**YOUR INSTRUCTIONS:**
Each line with the word "stick" must appear in the answer, copied from the records.

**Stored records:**
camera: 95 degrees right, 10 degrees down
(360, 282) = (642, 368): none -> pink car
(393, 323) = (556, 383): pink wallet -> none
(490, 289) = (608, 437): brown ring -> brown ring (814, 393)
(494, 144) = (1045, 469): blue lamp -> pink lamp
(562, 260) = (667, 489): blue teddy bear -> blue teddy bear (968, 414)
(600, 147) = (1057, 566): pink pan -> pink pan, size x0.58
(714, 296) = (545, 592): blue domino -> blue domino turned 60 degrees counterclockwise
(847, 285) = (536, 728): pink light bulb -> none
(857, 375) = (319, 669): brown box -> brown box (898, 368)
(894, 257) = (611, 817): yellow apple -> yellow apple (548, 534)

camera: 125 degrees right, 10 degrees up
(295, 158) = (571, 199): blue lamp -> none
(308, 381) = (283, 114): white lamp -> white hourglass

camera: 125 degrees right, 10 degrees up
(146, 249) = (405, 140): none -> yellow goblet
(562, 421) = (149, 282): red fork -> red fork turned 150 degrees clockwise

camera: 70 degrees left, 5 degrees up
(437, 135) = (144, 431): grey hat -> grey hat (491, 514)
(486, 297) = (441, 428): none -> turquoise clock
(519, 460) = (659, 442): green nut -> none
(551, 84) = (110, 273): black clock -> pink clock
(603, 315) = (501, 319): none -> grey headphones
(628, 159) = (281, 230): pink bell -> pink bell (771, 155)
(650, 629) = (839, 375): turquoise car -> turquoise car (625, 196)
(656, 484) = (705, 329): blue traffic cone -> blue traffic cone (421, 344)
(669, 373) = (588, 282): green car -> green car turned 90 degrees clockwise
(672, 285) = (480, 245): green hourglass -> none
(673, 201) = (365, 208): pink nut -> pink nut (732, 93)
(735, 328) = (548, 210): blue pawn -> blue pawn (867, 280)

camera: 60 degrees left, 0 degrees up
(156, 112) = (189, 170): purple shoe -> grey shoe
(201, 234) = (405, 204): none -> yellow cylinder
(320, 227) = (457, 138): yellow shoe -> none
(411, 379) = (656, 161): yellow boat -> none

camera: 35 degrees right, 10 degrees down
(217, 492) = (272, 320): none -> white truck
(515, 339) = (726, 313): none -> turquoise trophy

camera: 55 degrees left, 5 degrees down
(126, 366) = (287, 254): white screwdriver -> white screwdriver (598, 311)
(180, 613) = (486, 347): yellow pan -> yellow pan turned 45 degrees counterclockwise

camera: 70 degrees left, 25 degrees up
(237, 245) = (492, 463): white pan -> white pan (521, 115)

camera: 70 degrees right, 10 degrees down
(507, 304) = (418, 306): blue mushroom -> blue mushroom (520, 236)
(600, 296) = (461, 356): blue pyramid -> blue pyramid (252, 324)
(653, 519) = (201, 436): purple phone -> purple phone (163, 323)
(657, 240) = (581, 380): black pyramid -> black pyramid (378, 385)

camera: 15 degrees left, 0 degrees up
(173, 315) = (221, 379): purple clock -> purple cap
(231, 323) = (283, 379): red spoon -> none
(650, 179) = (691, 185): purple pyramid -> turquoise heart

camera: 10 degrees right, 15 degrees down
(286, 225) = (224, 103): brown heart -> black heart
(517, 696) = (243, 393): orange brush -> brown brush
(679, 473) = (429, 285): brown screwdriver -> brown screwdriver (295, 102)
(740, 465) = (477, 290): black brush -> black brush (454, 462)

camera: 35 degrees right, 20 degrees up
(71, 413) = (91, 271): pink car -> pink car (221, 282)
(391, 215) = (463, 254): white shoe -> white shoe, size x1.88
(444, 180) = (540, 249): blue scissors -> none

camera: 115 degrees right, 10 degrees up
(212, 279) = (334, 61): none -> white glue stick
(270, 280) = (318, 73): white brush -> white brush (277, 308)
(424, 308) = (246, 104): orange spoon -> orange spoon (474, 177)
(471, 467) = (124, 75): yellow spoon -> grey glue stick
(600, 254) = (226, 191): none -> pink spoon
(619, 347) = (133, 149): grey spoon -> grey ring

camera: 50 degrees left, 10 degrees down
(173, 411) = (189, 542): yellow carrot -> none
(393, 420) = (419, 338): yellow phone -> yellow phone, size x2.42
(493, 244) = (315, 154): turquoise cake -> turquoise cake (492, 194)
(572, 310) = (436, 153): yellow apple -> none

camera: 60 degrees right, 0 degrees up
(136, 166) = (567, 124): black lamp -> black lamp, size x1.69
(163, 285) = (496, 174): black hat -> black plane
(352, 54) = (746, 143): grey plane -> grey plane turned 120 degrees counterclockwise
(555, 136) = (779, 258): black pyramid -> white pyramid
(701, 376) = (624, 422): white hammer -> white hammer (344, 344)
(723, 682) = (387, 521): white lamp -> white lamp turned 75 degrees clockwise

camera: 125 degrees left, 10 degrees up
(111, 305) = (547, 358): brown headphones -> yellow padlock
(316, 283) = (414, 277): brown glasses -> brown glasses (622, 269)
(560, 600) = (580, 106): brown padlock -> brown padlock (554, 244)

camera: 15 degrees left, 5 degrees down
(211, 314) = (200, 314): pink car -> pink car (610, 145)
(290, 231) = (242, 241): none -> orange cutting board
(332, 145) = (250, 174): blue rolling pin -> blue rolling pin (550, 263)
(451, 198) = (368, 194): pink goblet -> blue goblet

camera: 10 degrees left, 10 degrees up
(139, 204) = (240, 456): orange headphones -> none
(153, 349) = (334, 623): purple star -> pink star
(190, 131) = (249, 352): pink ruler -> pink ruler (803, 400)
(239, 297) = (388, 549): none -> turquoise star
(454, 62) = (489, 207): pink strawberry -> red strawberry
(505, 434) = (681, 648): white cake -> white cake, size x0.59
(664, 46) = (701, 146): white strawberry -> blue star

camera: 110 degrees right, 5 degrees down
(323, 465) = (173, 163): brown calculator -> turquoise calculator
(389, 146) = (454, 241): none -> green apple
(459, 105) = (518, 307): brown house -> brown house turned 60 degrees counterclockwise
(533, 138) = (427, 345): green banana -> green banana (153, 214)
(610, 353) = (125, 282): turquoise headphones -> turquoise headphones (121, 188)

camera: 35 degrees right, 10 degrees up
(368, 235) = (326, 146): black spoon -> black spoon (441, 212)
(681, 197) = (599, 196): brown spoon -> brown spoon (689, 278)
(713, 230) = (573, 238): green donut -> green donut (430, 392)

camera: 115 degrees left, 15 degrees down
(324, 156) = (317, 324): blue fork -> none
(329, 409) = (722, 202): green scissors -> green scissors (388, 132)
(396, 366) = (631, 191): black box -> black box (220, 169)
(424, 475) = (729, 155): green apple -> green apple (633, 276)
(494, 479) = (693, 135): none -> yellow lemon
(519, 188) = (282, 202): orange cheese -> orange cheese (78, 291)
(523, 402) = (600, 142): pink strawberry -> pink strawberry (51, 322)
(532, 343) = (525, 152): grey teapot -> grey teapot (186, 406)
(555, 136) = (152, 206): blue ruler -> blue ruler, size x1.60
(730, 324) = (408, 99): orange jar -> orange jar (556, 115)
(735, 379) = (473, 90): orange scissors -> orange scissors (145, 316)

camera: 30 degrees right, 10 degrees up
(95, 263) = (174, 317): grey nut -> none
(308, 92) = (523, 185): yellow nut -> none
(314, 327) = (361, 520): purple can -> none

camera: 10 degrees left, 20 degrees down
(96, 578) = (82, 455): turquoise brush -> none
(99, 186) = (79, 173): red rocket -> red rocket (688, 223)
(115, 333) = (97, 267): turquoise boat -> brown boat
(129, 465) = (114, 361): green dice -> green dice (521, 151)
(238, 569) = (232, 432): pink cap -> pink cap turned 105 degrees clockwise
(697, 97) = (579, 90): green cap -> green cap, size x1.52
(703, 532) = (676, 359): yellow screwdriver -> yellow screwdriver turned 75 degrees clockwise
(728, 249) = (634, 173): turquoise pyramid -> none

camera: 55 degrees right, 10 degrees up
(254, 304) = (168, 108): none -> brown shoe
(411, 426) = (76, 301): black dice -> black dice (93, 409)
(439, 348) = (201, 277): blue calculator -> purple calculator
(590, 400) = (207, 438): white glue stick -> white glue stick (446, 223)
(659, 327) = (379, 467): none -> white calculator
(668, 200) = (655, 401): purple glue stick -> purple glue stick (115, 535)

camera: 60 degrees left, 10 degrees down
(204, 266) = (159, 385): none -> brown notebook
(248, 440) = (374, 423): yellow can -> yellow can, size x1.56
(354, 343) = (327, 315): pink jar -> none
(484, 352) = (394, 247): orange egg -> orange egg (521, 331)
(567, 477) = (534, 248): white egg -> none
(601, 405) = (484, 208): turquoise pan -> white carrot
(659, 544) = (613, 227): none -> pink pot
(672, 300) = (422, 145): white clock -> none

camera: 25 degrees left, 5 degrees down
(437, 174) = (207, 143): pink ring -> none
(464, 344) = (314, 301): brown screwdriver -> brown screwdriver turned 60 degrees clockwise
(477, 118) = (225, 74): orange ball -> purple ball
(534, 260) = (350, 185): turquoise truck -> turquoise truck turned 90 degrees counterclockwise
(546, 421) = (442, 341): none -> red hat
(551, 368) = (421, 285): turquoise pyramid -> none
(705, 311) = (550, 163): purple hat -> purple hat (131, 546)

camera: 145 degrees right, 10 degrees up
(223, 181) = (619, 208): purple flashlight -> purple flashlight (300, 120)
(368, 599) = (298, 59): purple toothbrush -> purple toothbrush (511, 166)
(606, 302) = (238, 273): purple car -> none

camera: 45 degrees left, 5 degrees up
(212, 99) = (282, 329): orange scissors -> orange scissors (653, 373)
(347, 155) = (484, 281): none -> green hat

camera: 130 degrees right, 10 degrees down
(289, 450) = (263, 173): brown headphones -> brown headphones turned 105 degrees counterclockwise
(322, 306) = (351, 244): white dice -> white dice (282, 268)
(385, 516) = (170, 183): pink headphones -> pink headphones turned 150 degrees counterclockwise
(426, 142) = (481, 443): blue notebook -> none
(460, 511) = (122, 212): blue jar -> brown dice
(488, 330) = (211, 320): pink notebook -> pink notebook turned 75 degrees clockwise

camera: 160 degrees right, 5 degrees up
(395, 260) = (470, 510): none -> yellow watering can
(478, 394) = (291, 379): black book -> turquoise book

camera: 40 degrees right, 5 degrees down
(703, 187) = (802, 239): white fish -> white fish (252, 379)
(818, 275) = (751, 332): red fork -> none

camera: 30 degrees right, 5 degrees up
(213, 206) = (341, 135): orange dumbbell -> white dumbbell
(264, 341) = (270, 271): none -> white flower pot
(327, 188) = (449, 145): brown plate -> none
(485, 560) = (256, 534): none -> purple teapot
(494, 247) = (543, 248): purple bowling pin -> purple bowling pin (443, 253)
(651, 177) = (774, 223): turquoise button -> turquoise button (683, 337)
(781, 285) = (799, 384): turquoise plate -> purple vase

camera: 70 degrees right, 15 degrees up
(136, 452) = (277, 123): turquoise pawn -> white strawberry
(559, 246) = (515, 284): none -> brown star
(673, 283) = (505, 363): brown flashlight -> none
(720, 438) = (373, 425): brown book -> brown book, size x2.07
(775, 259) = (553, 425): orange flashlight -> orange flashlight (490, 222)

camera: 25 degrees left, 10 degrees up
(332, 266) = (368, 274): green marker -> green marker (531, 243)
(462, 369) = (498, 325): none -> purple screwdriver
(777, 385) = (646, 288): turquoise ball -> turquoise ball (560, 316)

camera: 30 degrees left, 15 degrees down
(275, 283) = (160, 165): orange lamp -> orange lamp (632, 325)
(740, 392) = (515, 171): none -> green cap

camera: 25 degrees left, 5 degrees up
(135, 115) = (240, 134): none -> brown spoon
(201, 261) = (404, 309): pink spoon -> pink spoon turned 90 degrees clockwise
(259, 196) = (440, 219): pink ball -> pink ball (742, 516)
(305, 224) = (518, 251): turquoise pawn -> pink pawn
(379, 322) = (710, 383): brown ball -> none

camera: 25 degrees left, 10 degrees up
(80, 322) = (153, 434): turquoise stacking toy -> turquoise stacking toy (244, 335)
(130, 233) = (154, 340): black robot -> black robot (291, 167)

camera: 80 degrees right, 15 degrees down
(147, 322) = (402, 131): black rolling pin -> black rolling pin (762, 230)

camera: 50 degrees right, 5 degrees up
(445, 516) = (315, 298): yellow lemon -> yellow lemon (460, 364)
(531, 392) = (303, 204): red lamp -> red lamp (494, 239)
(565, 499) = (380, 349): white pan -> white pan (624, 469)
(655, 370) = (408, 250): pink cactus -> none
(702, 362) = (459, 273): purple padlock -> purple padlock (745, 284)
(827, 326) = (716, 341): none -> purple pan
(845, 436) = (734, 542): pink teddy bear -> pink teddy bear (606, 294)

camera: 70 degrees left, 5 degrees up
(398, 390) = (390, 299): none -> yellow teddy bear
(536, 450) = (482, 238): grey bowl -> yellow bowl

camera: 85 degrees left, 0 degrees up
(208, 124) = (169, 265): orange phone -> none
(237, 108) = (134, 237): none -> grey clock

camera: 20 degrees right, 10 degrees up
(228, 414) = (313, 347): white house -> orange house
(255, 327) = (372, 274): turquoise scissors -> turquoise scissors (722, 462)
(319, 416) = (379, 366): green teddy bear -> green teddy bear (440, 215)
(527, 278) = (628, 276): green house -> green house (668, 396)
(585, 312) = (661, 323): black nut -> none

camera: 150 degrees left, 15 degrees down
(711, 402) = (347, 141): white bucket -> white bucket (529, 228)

**EXERCISE OUTPUT:**
(212, 279) = (334, 61): none -> white glue stick
(471, 467) = (124, 75): yellow spoon -> grey glue stick
(590, 400) = (207, 438): white glue stick -> white glue stick (446, 223)
(668, 200) = (655, 401): purple glue stick -> purple glue stick (115, 535)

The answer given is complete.